*** THE INPUT ***
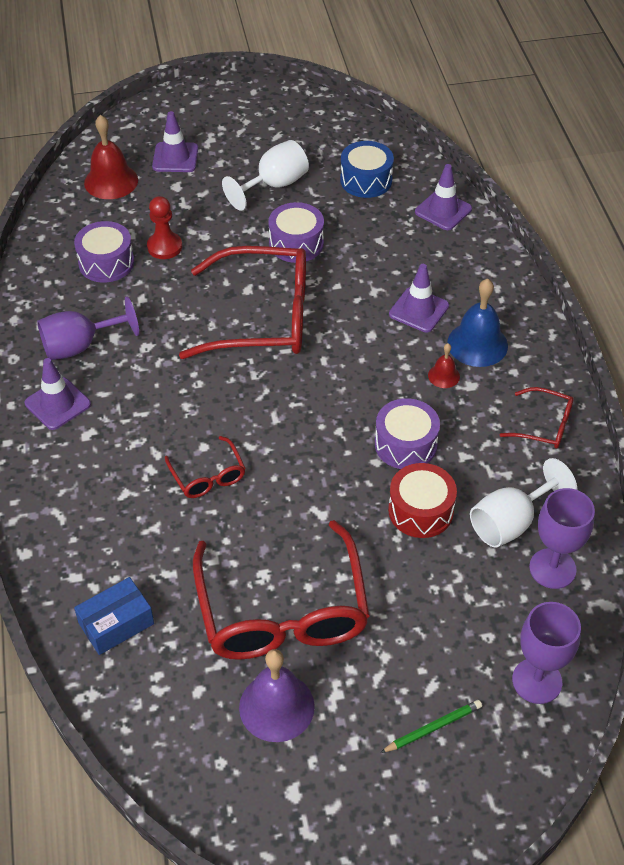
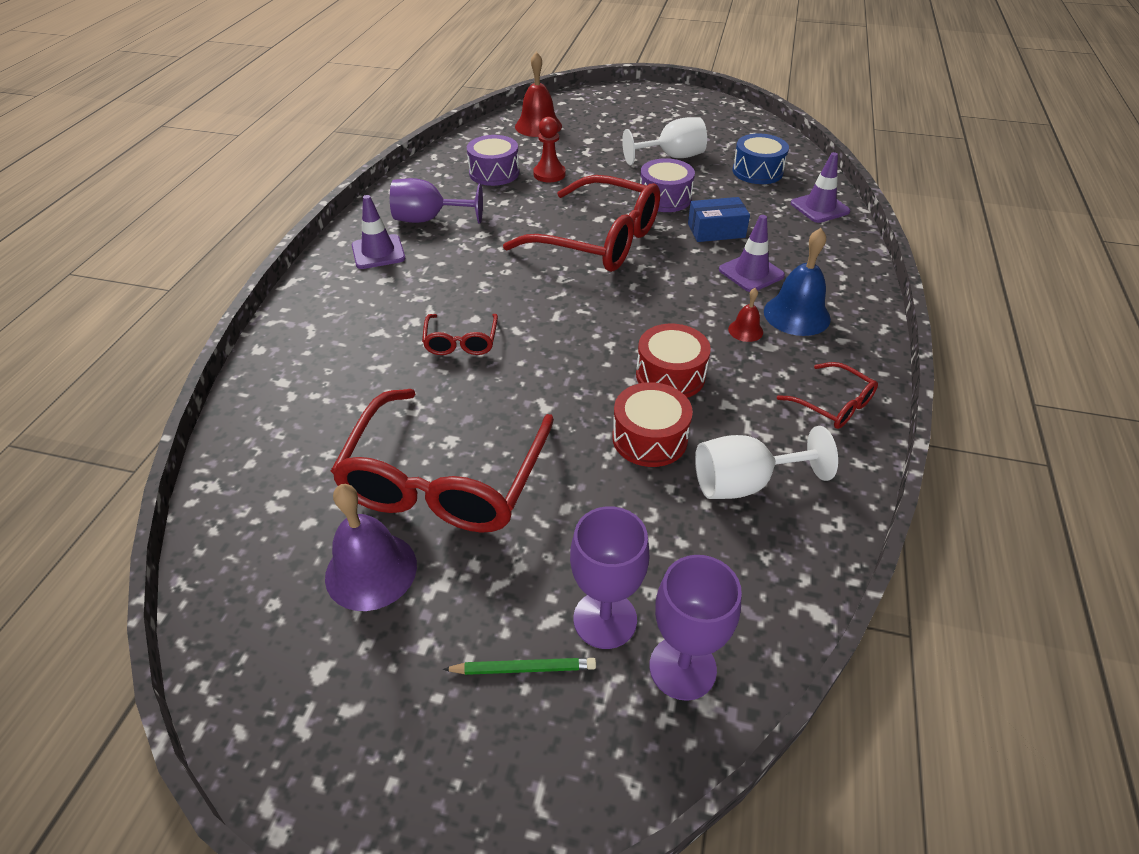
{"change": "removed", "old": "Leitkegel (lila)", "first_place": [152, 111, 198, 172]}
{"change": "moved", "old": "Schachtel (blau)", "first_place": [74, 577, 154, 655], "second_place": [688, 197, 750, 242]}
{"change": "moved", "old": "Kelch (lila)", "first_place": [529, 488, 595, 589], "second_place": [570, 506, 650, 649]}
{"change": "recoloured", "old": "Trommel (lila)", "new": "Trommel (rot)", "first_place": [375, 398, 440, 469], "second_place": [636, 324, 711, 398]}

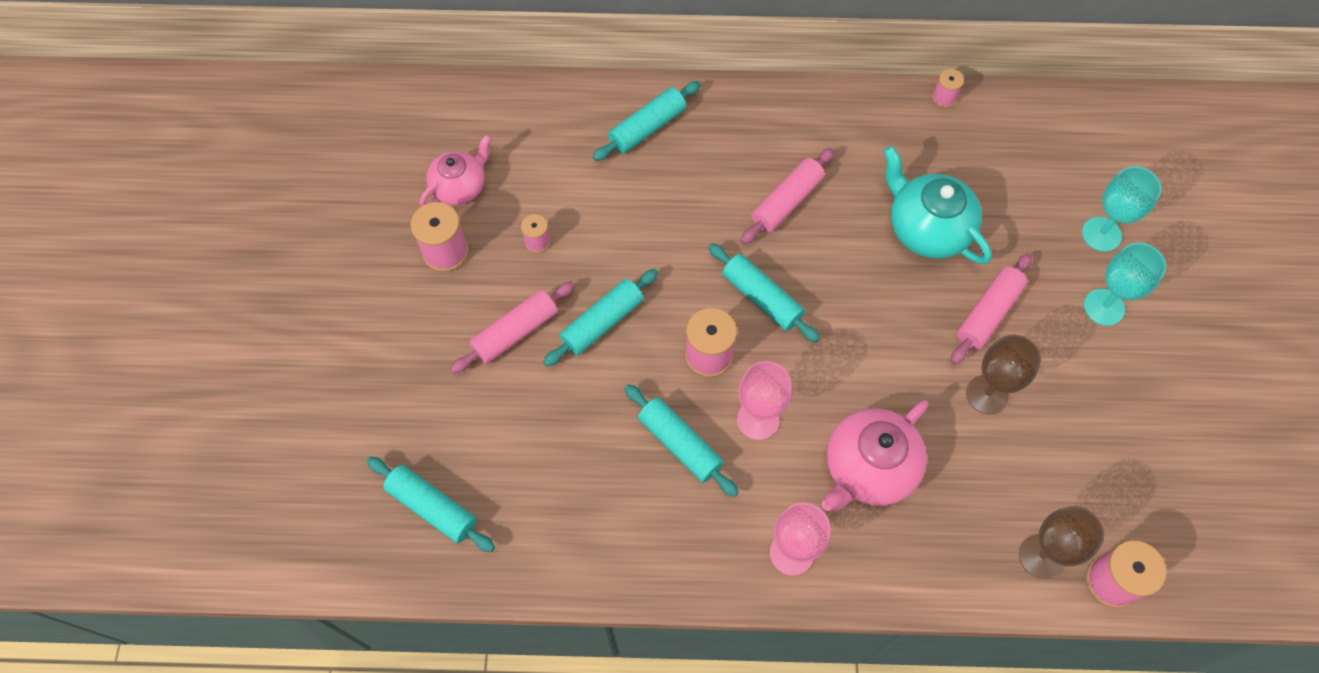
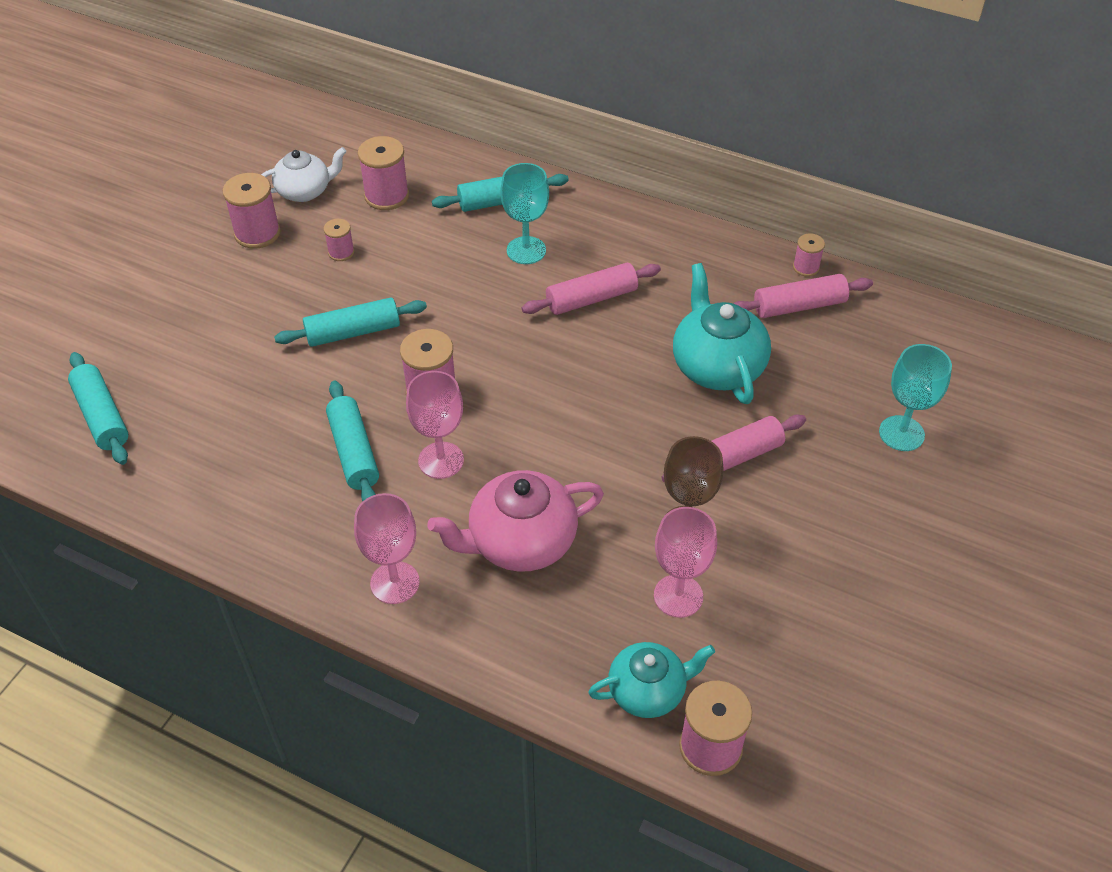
{"change": "removed", "old": "Nudelholz (türkis)", "first_place": [708, 243, 820, 343]}
{"change": "added", "new": "Garnrolle (rosa)", "second_place": [358, 136, 409, 210]}
{"change": "added", "new": "Kelch (rosa)", "second_place": [654, 507, 717, 618]}
{"change": "moved", "old": "Nudelholz (rosa)", "first_place": [450, 281, 575, 373], "second_place": [733, 274, 873, 318]}
{"change": "moved", "old": "Kelch (türkis)", "first_place": [1084, 243, 1166, 326], "second_place": [500, 163, 549, 264]}
{"change": "replaced", "old": "Kelch (braun)", "new": "Teekanne (türkis)", "first_place": [1019, 506, 1104, 579], "second_place": [588, 642, 715, 718]}
{"change": "recoloured", "old": "Teekanne (rosa)", "new": "Teekanne (weiß)", "first_place": [420, 135, 491, 206], "second_place": [261, 147, 347, 202]}

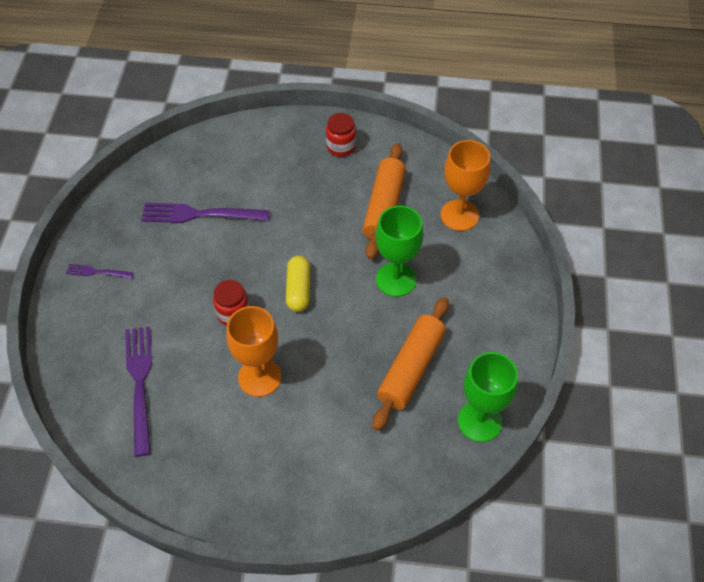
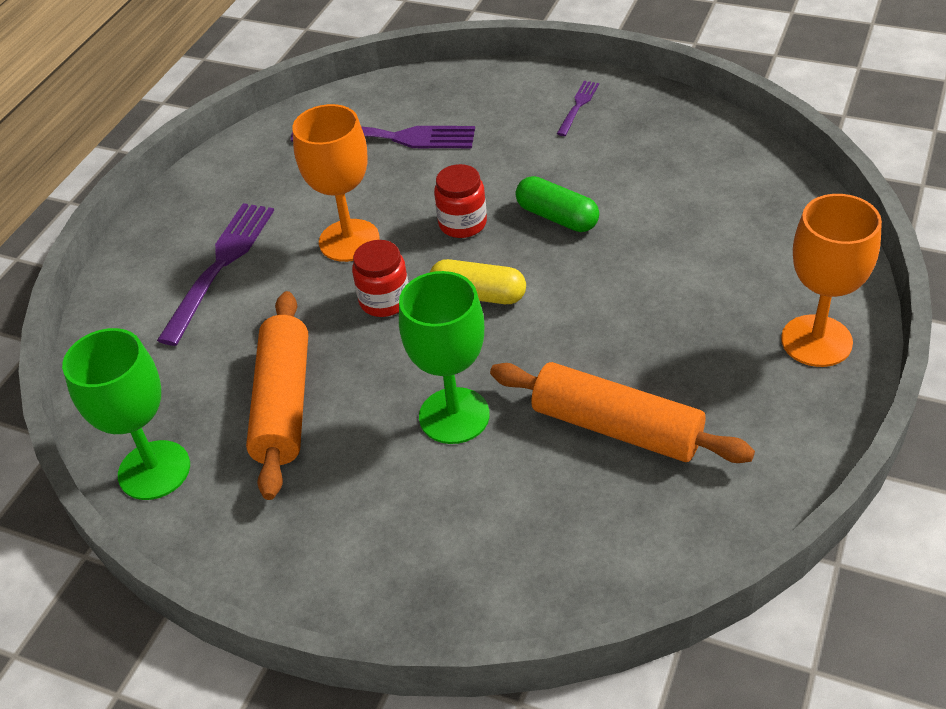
{"change": "added", "new": "Kapsel (grün)", "second_place": [515, 176, 599, 232]}
{"change": "moved", "old": "Gabel (lila)", "first_place": [141, 203, 270, 223], "second_place": [157, 203, 274, 346]}
{"change": "moved", "old": "Einmachglas (rot)", "first_place": [326, 113, 356, 157], "second_place": [352, 240, 408, 317]}
{"change": "moved", "old": "Kelch (orange)", "first_place": [441, 140, 490, 231], "second_place": [781, 194, 882, 367]}
{"change": "turned", "old": "Nudelholz (orange)", "first_place": [372, 297, 449, 431], "second_place": [246, 291, 308, 500], "degrees": 45}

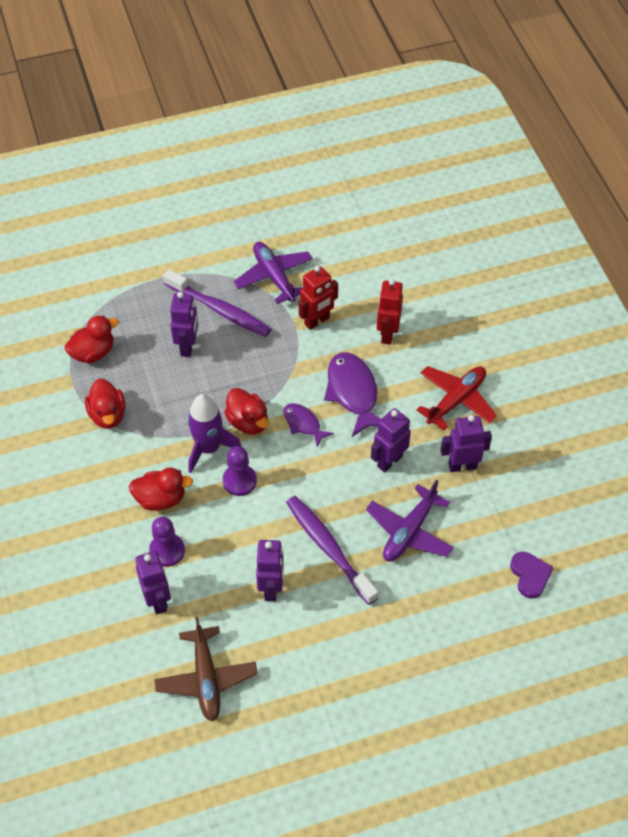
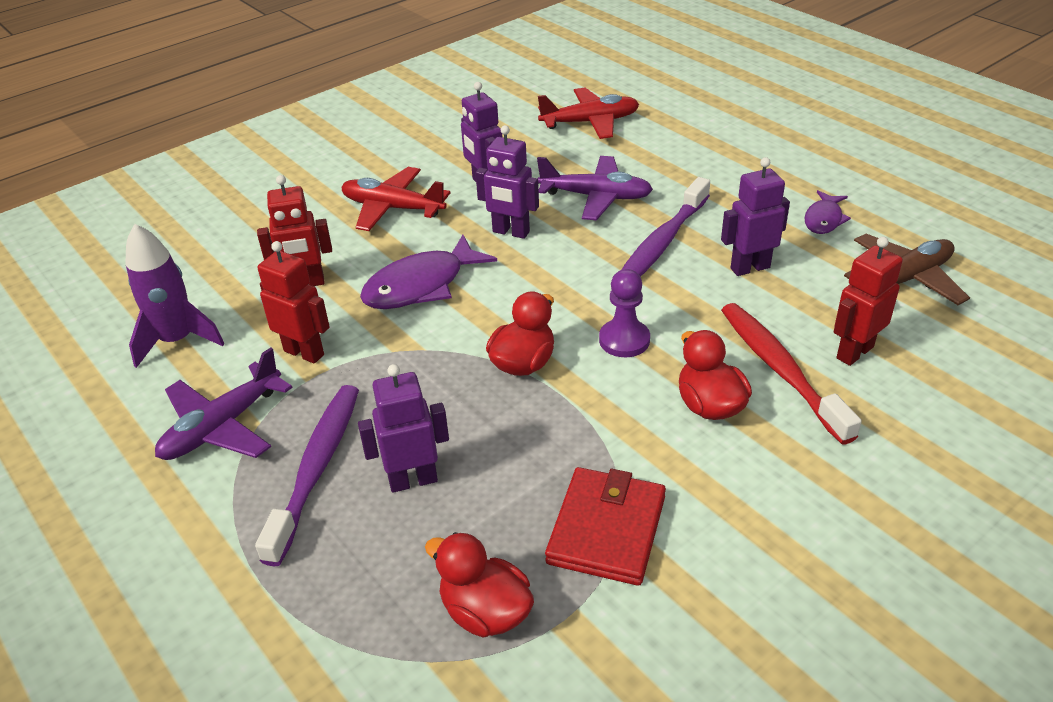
{"change": "moved", "old": "Rakete (lila)", "first_place": [188, 394, 242, 473], "second_place": [126, 224, 224, 368]}
{"change": "moved", "old": "Fisch (lila)", "first_place": [283, 403, 334, 447], "second_place": [804, 190, 851, 234]}
{"change": "replaced", "old": "Ente (rot)", "new": "Geldbörse (rot)", "first_place": [85, 379, 126, 429], "second_place": [545, 467, 666, 586]}
{"change": "replaced", "old": "Bauer (lila)", "new": "Zahnbürste (rot)", "first_place": [149, 517, 185, 567], "second_place": [721, 303, 862, 445]}
{"change": "replaced", "old": "Herz (lila)", "new": "Flugzeug (rot)", "first_place": [510, 552, 554, 598], "second_place": [538, 88, 639, 139]}
{"change": "recoloured", "old": "Roboter (lila)", "new": "Roboter (rot)", "first_place": [135, 551, 171, 615], "second_place": [834, 237, 903, 366]}

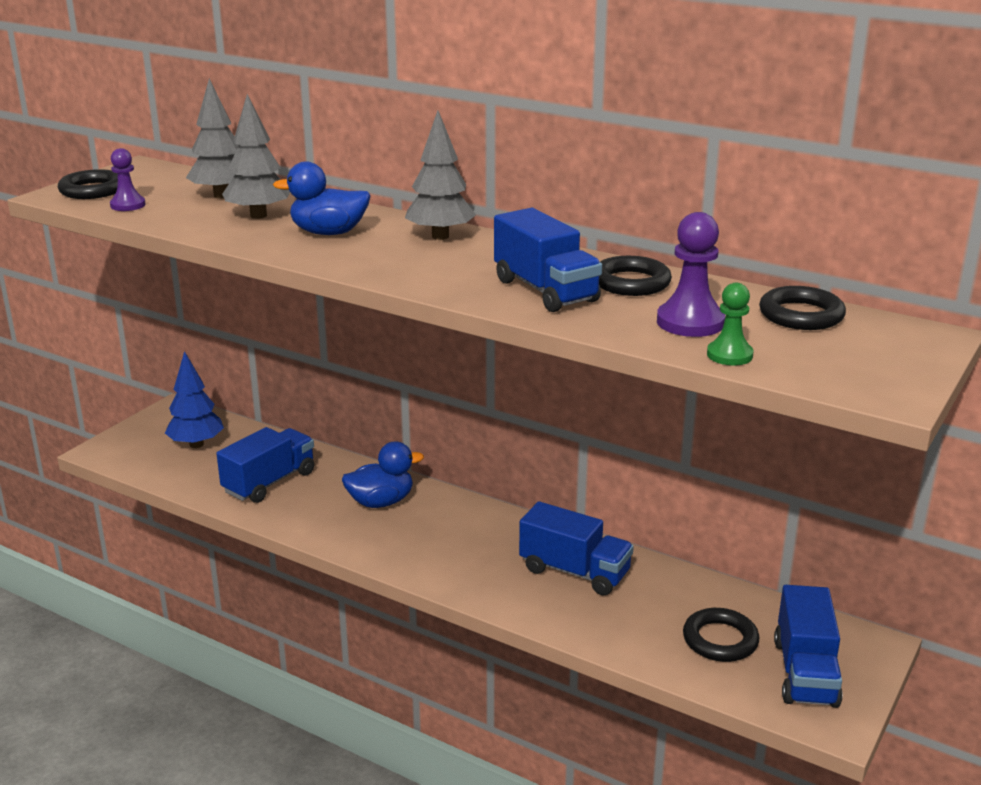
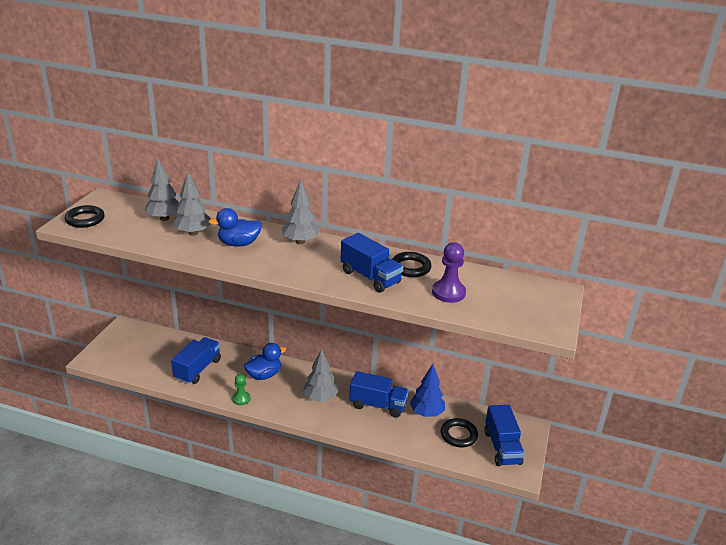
{"change": "removed", "old": "Bauer (lila)", "first_place": [110, 148, 146, 211]}
{"change": "removed", "old": "Ring (schwarz)", "first_place": [759, 286, 846, 330]}
{"change": "added", "new": "Baum (grau)", "second_place": [303, 349, 338, 402]}
{"change": "moved", "old": "Baum (blau)", "first_place": [165, 351, 224, 448], "second_place": [410, 364, 445, 417]}
{"change": "moved", "old": "Bauer (grün)", "first_place": [707, 283, 754, 366], "second_place": [232, 374, 250, 405]}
*** End of THE INPUT ***
**TASK REQUIREMENTS:** Restate the preceding entries in full, word for word, with the pictures removed.

**EXERCISE RESULT:**
{"change": "removed", "old": "Leitkegel (lila)", "first_place": [152, 111, 198, 172]}
{"change": "moved", "old": "Schachtel (blau)", "first_place": [74, 577, 154, 655], "second_place": [688, 197, 750, 242]}
{"change": "moved", "old": "Kelch (lila)", "first_place": [529, 488, 595, 589], "second_place": [570, 506, 650, 649]}
{"change": "recoloured", "old": "Trommel (lila)", "new": "Trommel (rot)", "first_place": [375, 398, 440, 469], "second_place": [636, 324, 711, 398]}

{"change": "removed", "old": "Nudelholz (türkis)", "first_place": [708, 243, 820, 343]}
{"change": "added", "new": "Garnrolle (rosa)", "second_place": [358, 136, 409, 210]}
{"change": "added", "new": "Kelch (rosa)", "second_place": [654, 507, 717, 618]}
{"change": "moved", "old": "Nudelholz (rosa)", "first_place": [450, 281, 575, 373], "second_place": [733, 274, 873, 318]}
{"change": "moved", "old": "Kelch (türkis)", "first_place": [1084, 243, 1166, 326], "second_place": [500, 163, 549, 264]}
{"change": "replaced", "old": "Kelch (braun)", "new": "Teekanne (türkis)", "first_place": [1019, 506, 1104, 579], "second_place": [588, 642, 715, 718]}
{"change": "recoloured", "old": "Teekanne (rosa)", "new": "Teekanne (weiß)", "first_place": [420, 135, 491, 206], "second_place": [261, 147, 347, 202]}

{"change": "added", "new": "Kapsel (grün)", "second_place": [515, 176, 599, 232]}
{"change": "moved", "old": "Gabel (lila)", "first_place": [141, 203, 270, 223], "second_place": [157, 203, 274, 346]}
{"change": "moved", "old": "Einmachglas (rot)", "first_place": [326, 113, 356, 157], "second_place": [352, 240, 408, 317]}
{"change": "moved", "old": "Kelch (orange)", "first_place": [441, 140, 490, 231], "second_place": [781, 194, 882, 367]}
{"change": "turned", "old": "Nudelholz (orange)", "first_place": [372, 297, 449, 431], "second_place": [246, 291, 308, 500], "degrees": 45}

{"change": "moved", "old": "Rakete (lila)", "first_place": [188, 394, 242, 473], "second_place": [126, 224, 224, 368]}
{"change": "moved", "old": "Fisch (lila)", "first_place": [283, 403, 334, 447], "second_place": [804, 190, 851, 234]}
{"change": "replaced", "old": "Ente (rot)", "new": "Geldbörse (rot)", "first_place": [85, 379, 126, 429], "second_place": [545, 467, 666, 586]}
{"change": "replaced", "old": "Bauer (lila)", "new": "Zahnbürste (rot)", "first_place": [149, 517, 185, 567], "second_place": [721, 303, 862, 445]}
{"change": "replaced", "old": "Herz (lila)", "new": "Flugzeug (rot)", "first_place": [510, 552, 554, 598], "second_place": [538, 88, 639, 139]}
{"change": "recoloured", "old": "Roboter (lila)", "new": "Roboter (rot)", "first_place": [135, 551, 171, 615], "second_place": [834, 237, 903, 366]}

{"change": "removed", "old": "Bauer (lila)", "first_place": [110, 148, 146, 211]}
{"change": "removed", "old": "Ring (schwarz)", "first_place": [759, 286, 846, 330]}
{"change": "added", "new": "Baum (grau)", "second_place": [303, 349, 338, 402]}
{"change": "moved", "old": "Baum (blau)", "first_place": [165, 351, 224, 448], "second_place": [410, 364, 445, 417]}
{"change": "moved", "old": "Bauer (grün)", "first_place": [707, 283, 754, 366], "second_place": [232, 374, 250, 405]}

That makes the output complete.